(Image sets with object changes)
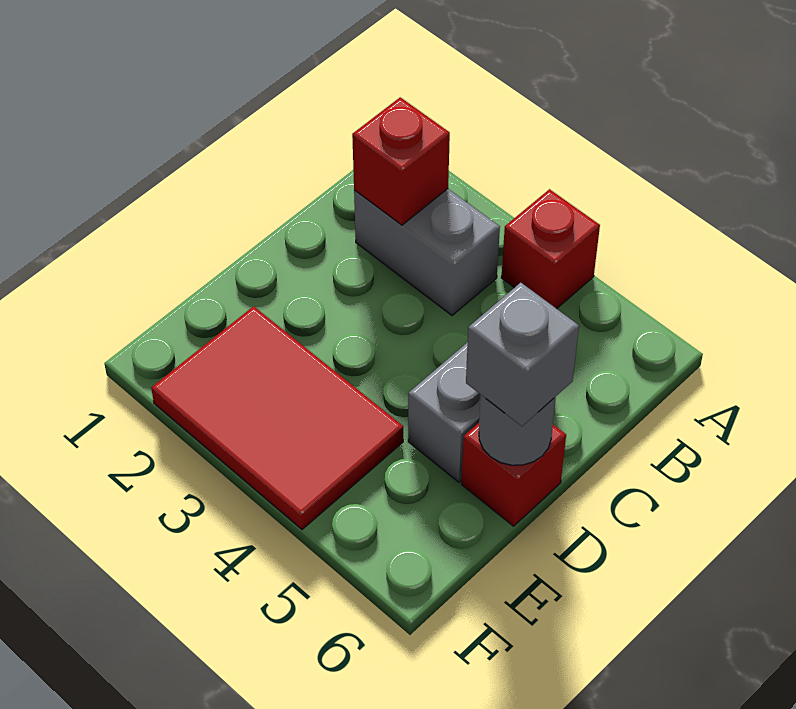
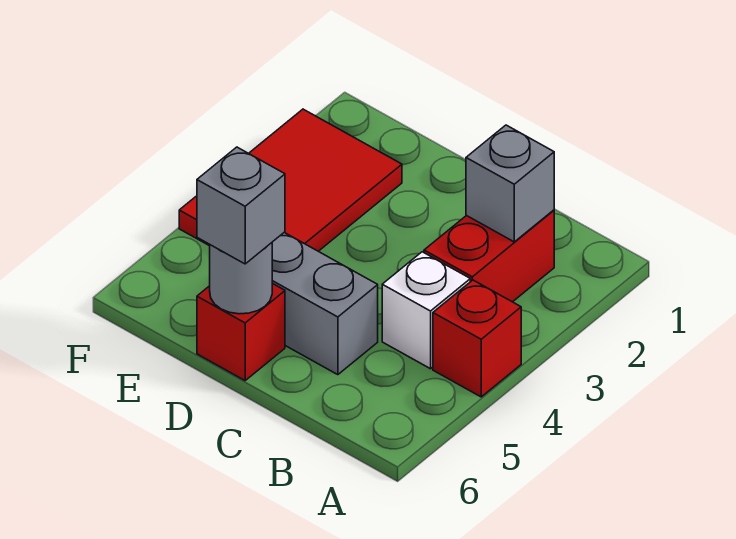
grey 1x2 brick [354,189,500,315] -> red 1x2 brick [424,210,554,302]
red 1x1 brick [352,97,450,225] -> grey 1x1 brick [466,125,554,242]
none -> white 1x1 brick [382,252,470,369]

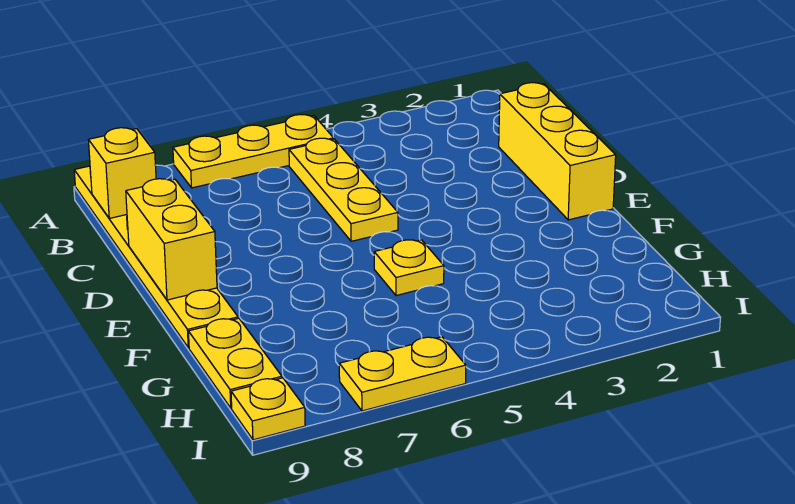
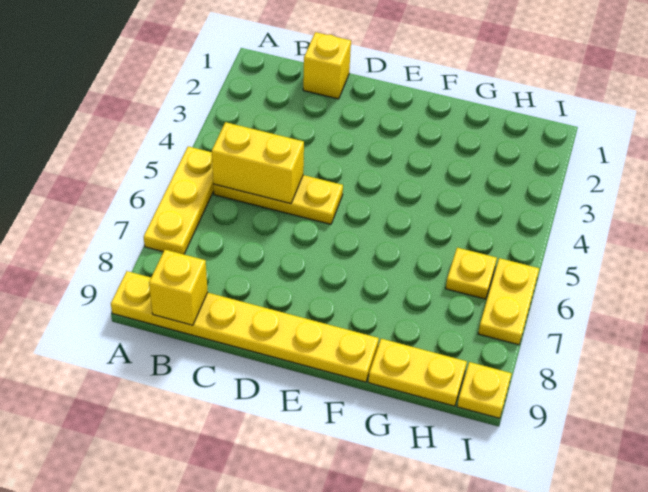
yellow 1x3 brick [499,83,616,220] -> yellow 1x1 brick [303,32,351,99]
yellow 1x2 brick [126,179,217,300] -> yellow 1x2 brick moved to [212,122,304,204]
yellow 1x1 plate [374,240,444,296] -> yellow 1x1 plate moved to [446,248,497,299]

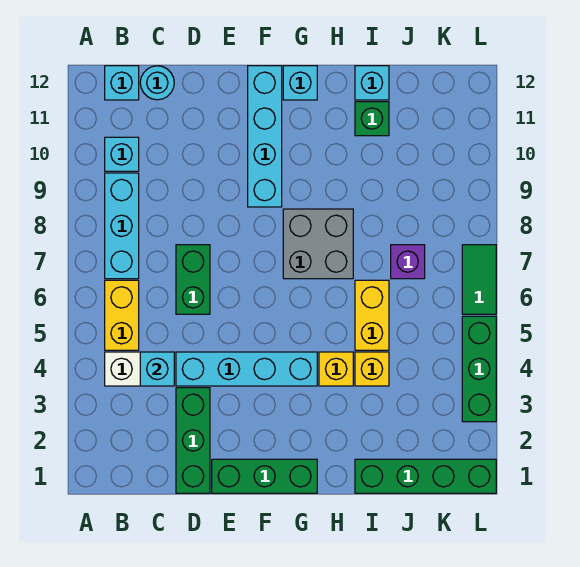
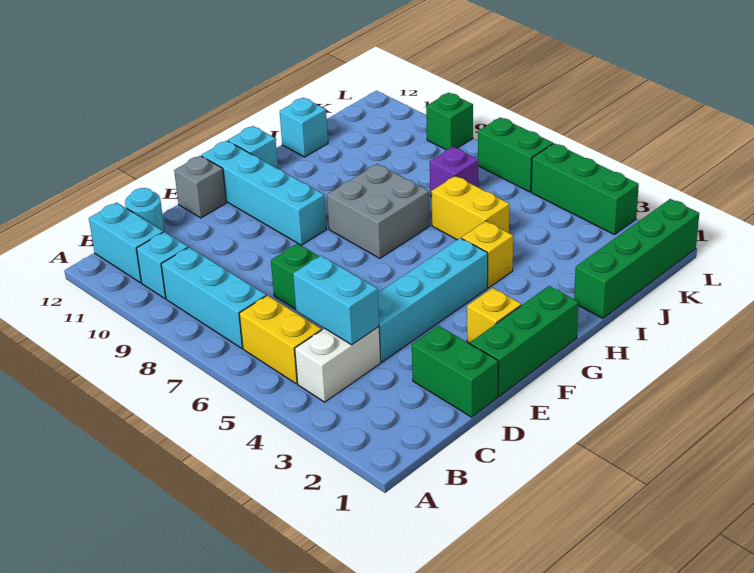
cyan 1x1 brick [105,66,139,100] -> cyan 1x2 brick [89,203,163,283]
cyan 1x1 brick [140,352,174,386] -> cyan 1x2 brick [293,256,379,345]
green 1x3 brick [176,388,210,493] -> green 1x2 brick [412,326,498,417]
none -> grey 1x1 brick [174,156,226,218]
yellow 1x1 brick [355,352,389,386] -> yellow 1x1 brick moved to [467,288,521,344]
green 1x1 brick [355,102,389,136] -> green 1x1 brick moved to [426,93,473,150]
green 1x2 tile [462,245,496,314] -> green 1x2 brick [478,117,553,192]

■ **ABOUT THIS TASK**
Each line carrying the string "moved" should be copied out from the entries.

■ **RESPONSE BELOW**
yellow 1x2 brick [126,179,217,300] -> yellow 1x2 brick moved to [212,122,304,204]
yellow 1x1 plate [374,240,444,296] -> yellow 1x1 plate moved to [446,248,497,299]
yellow 1x1 brick [355,352,389,386] -> yellow 1x1 brick moved to [467,288,521,344]
green 1x1 brick [355,102,389,136] -> green 1x1 brick moved to [426,93,473,150]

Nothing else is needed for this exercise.